▶ _RECORD EXTRACTS_:
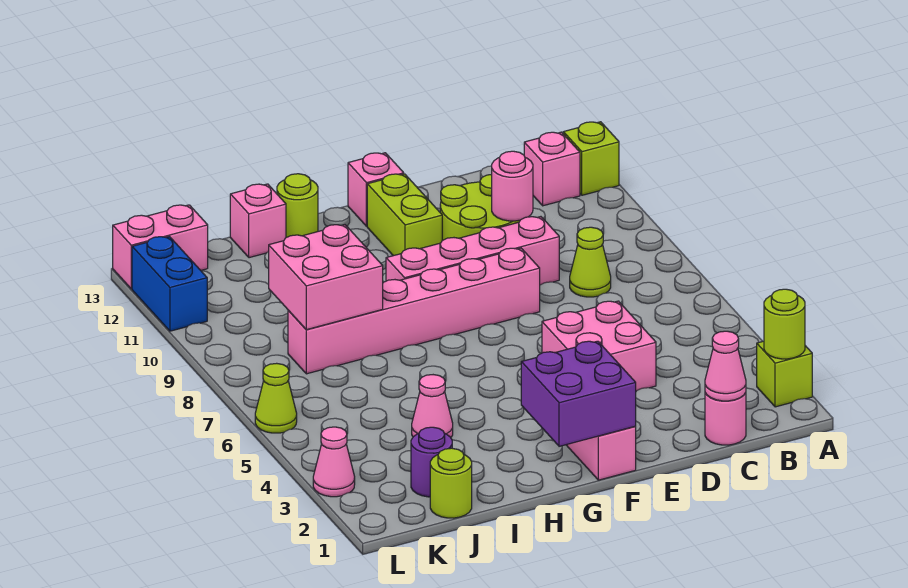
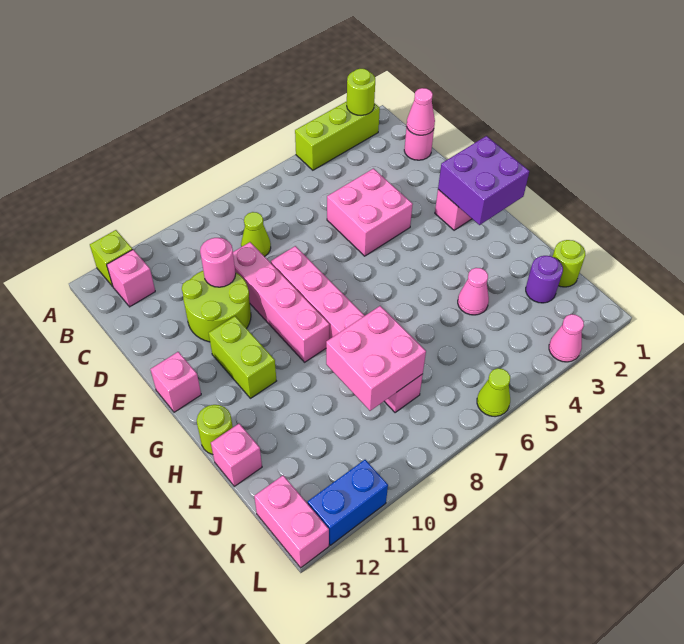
lime brick A2 level 1 -> lime brick A2:A4 level 1
lime brick F11:F12 level 1 -> lime brick F11:G11 level 1

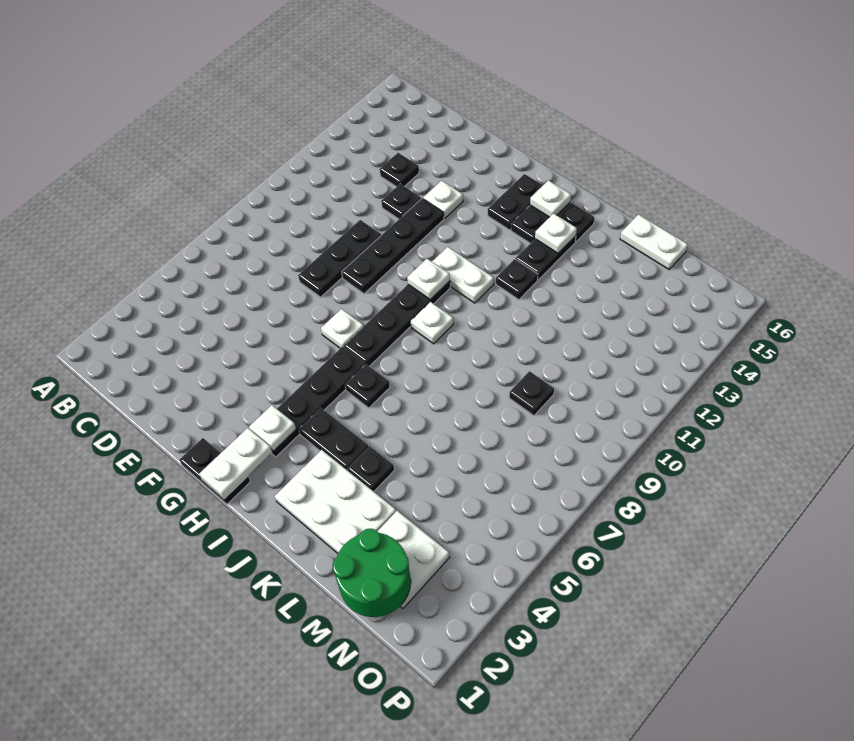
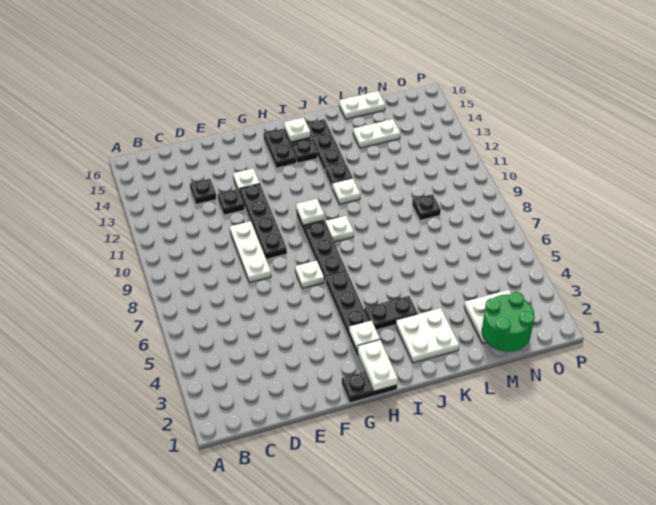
black plate E8:E10 level 1 -> white plate E8:E10 level 1
white plate H11:I11 level 1 -> white plate L14:M14 level 1
black plate I6 level 1 -> none
white plate J2:L3 level 1 -> white plate J2:K3 level 1
white plate J14 level 2 -> white plate J11 level 1
black plate K4 level 1 -> none

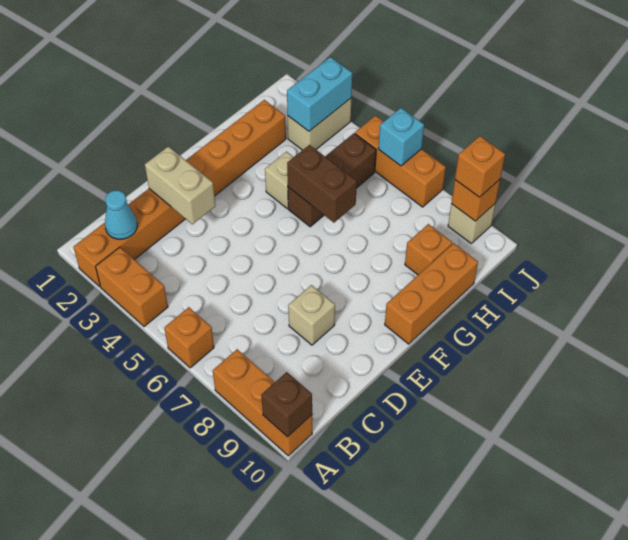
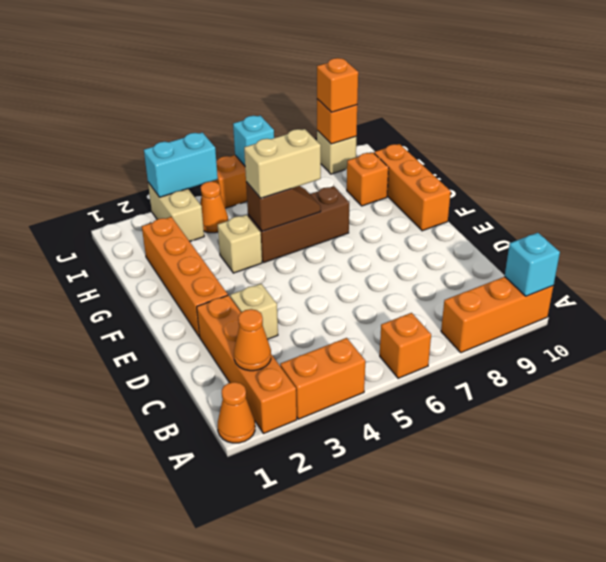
none -> orange cone A1 level 1
brown brick A10 level 2 -> cyan brick A10 level 2
cyan cone B2 level 2 -> orange cone B2 level 2
tan brick D2:D3 level 2 -> tan brick G5:G6 level 3
tan brick D8 level 1 -> tan brick D3 level 1
brown brick G5:I5 level 1 -> brown brick G5:G7 level 1
brown brick G5:G6 level 2 -> brown slope G5:G6 level 2 top 5
cyan brick I3:J3 level 2 -> cyan brick J3:J4 level 2
none -> orange cone I4 level 1

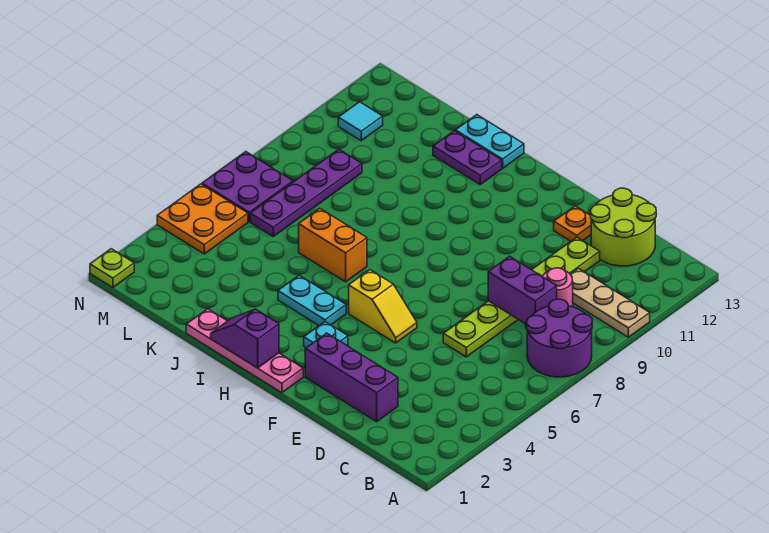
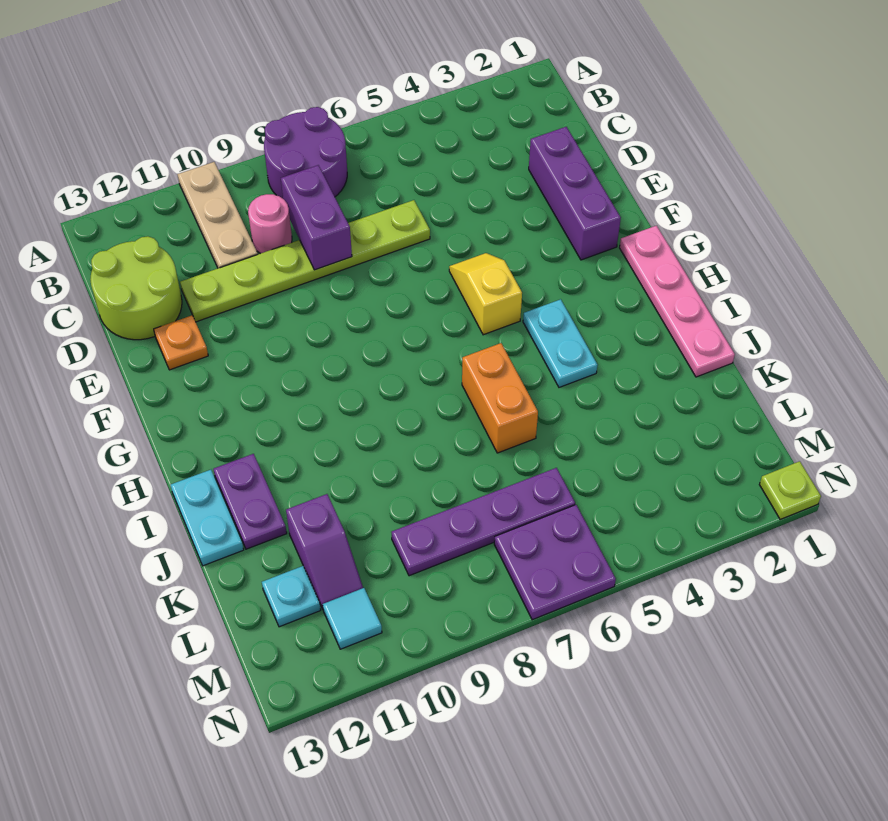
cyan plate G3 level 1 -> cyan plate L12 level 1
purple slope H1:I1 level 2 top H -> purple slope K11:L11 level 1 top K
orange plate M4:N5 level 1 -> none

▶ _BRIEF_: Everything in the entries except the images must be copied exactly.

▶ _RESPONSE_:
lime brick A2 level 1 -> lime brick A2:A4 level 1
lime brick F11:F12 level 1 -> lime brick F11:G11 level 1

black plate E8:E10 level 1 -> white plate E8:E10 level 1
white plate H11:I11 level 1 -> white plate L14:M14 level 1
black plate I6 level 1 -> none
white plate J2:L3 level 1 -> white plate J2:K3 level 1
white plate J14 level 2 -> white plate J11 level 1
black plate K4 level 1 -> none

none -> orange cone A1 level 1
brown brick A10 level 2 -> cyan brick A10 level 2
cyan cone B2 level 2 -> orange cone B2 level 2
tan brick D2:D3 level 2 -> tan brick G5:G6 level 3
tan brick D8 level 1 -> tan brick D3 level 1
brown brick G5:I5 level 1 -> brown brick G5:G7 level 1
brown brick G5:G6 level 2 -> brown slope G5:G6 level 2 top 5
cyan brick I3:J3 level 2 -> cyan brick J3:J4 level 2
none -> orange cone I4 level 1

cyan plate G3 level 1 -> cyan plate L12 level 1
purple slope H1:I1 level 2 top H -> purple slope K11:L11 level 1 top K
orange plate M4:N5 level 1 -> none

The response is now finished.